→ **RECORDED INFORMATION**:
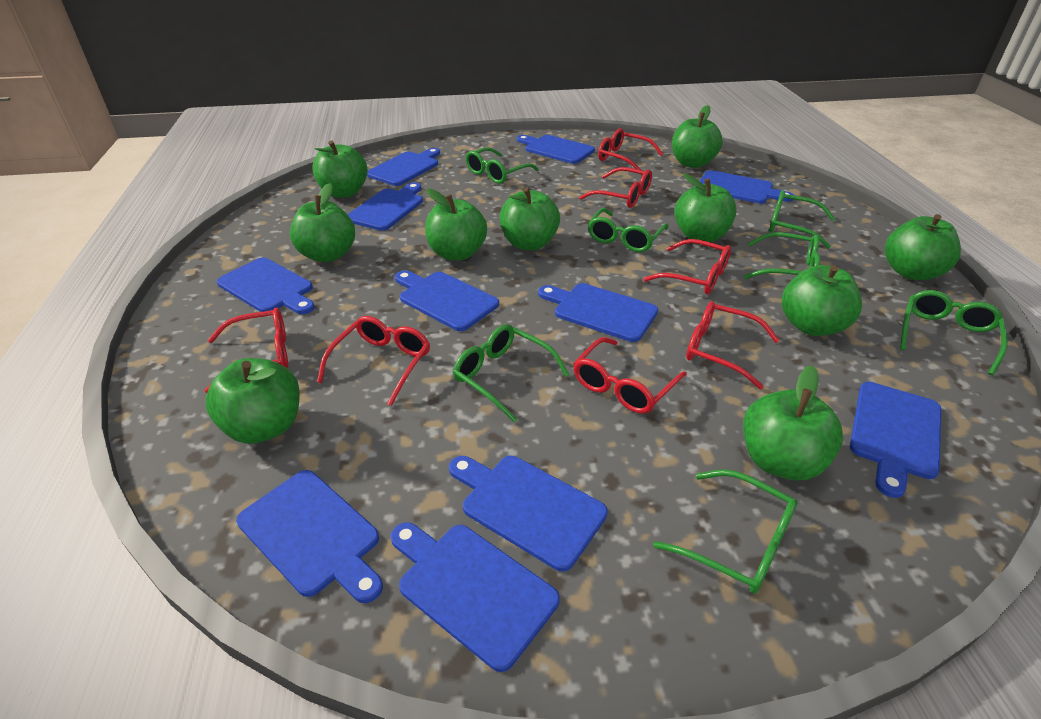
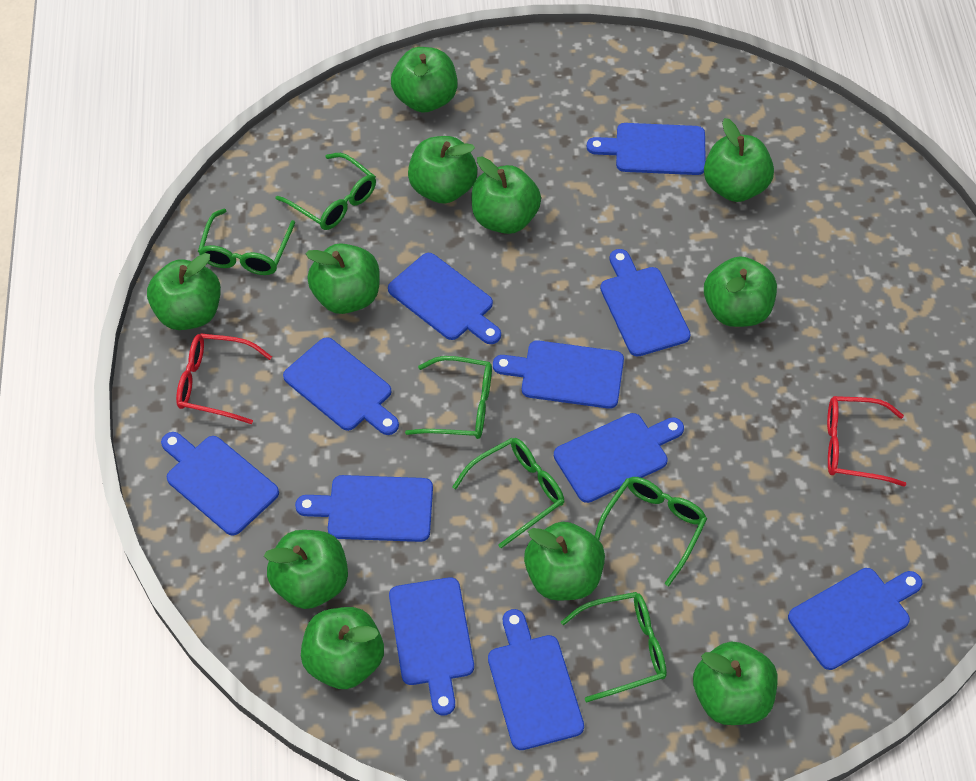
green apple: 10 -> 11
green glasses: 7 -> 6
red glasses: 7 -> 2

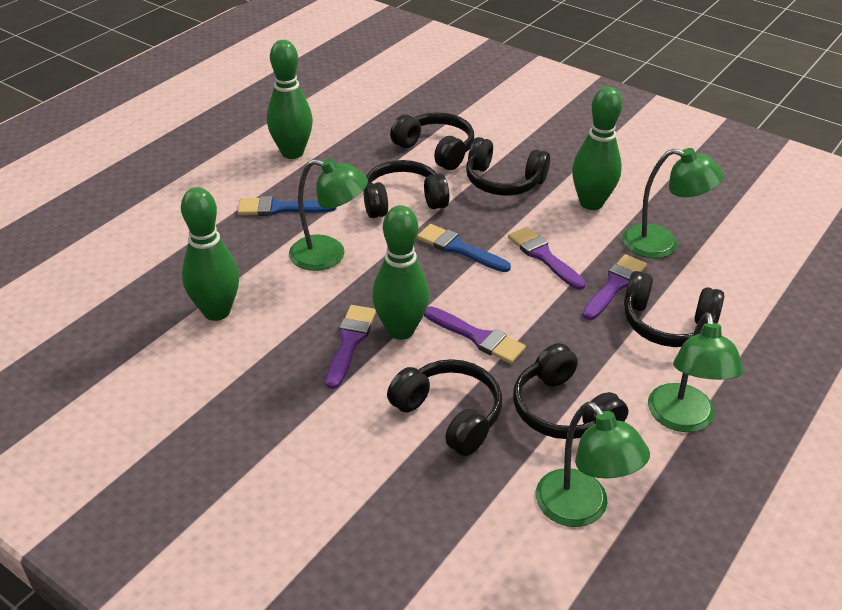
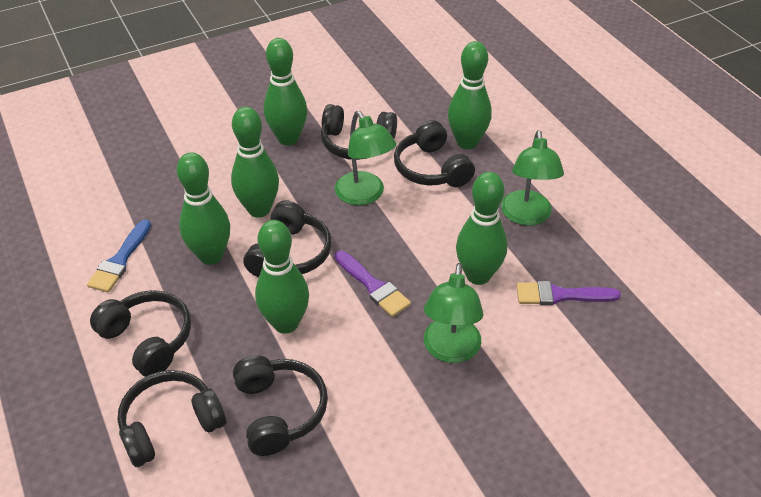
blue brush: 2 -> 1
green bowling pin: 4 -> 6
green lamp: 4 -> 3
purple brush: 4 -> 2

→ **TASK REQUIREMENTS**: The answer must be an exact copy of the records, with no pictures in it.

→ **OUTPUT BELOW**:
green apple: 10 -> 11
green glasses: 7 -> 6
red glasses: 7 -> 2

blue brush: 2 -> 1
green bowling pin: 4 -> 6
green lamp: 4 -> 3
purple brush: 4 -> 2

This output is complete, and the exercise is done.